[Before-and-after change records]
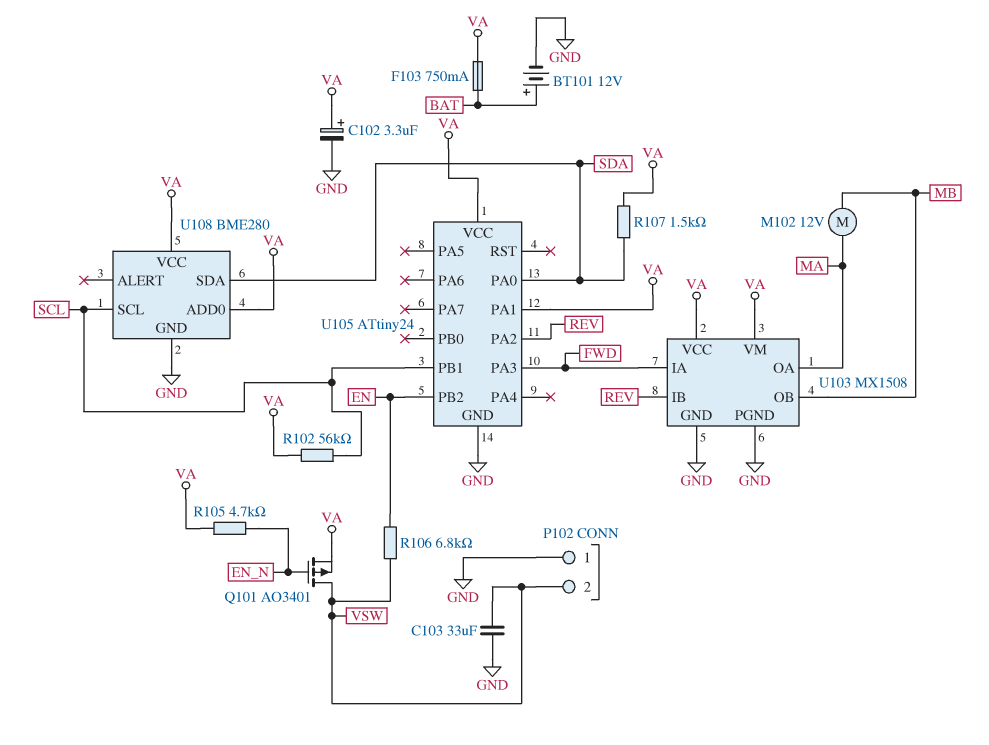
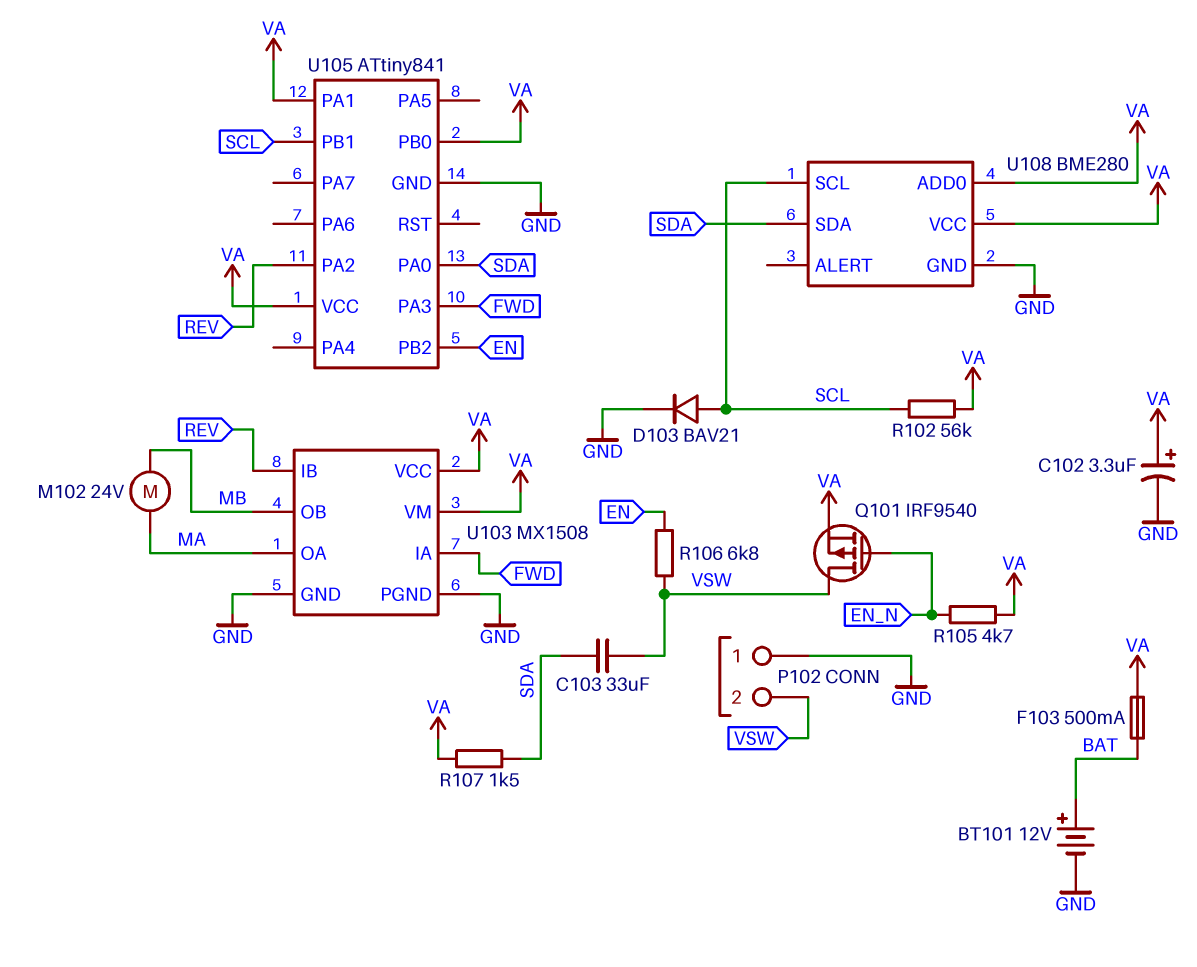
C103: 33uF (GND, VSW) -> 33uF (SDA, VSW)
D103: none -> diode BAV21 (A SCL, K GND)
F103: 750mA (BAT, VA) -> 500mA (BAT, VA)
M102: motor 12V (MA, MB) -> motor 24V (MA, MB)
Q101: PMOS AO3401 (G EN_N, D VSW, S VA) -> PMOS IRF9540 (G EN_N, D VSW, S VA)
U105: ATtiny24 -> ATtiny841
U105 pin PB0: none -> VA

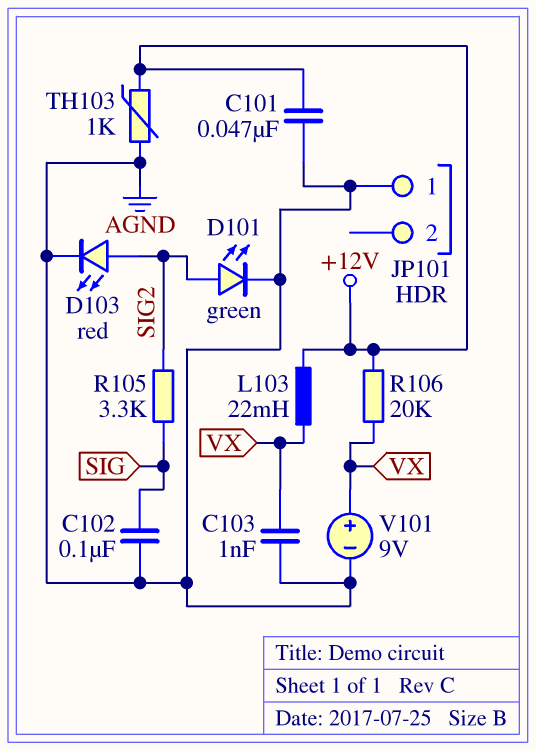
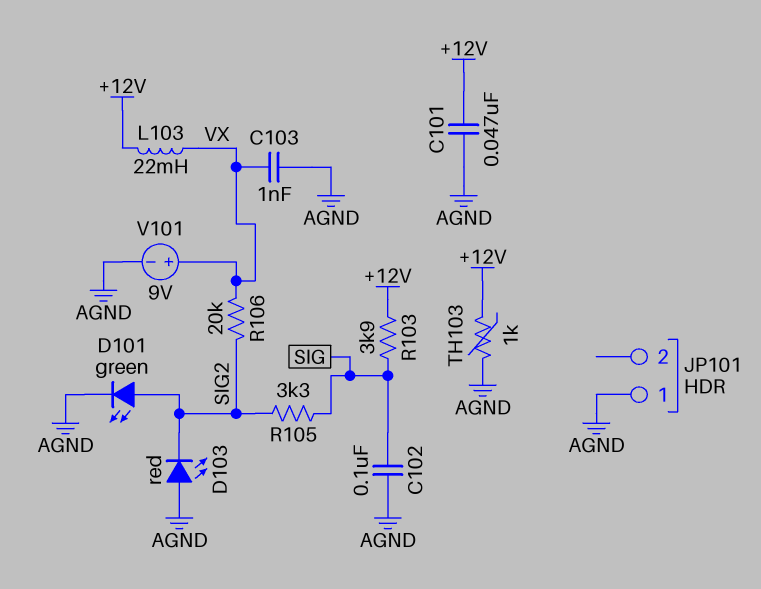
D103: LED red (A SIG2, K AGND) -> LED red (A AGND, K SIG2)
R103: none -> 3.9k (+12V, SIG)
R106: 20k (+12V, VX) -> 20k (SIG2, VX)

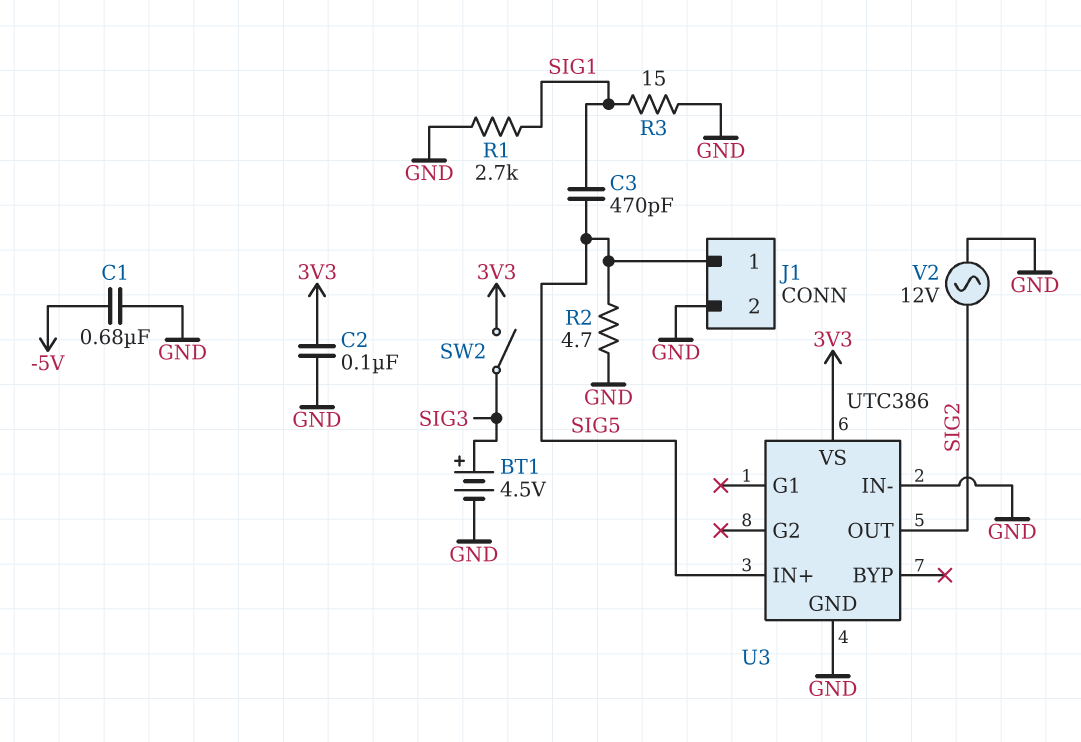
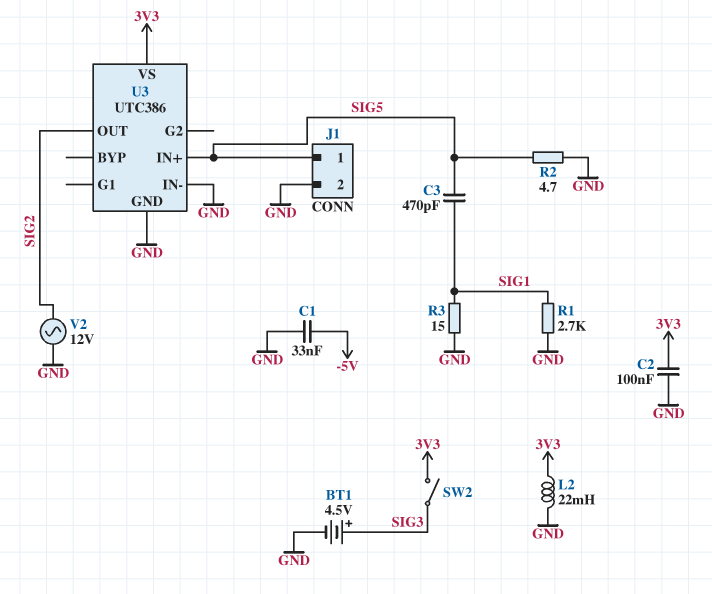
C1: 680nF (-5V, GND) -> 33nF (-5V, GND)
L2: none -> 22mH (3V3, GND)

▸ **Your goal**:
In the records above, some lines hold the word "none"; copy each such line.

▸ **Response area**:
D103: none -> diode BAV21 (A SCL, K GND)
U105 pin PB0: none -> VA
R103: none -> 3.9k (+12V, SIG)
L2: none -> 22mH (3V3, GND)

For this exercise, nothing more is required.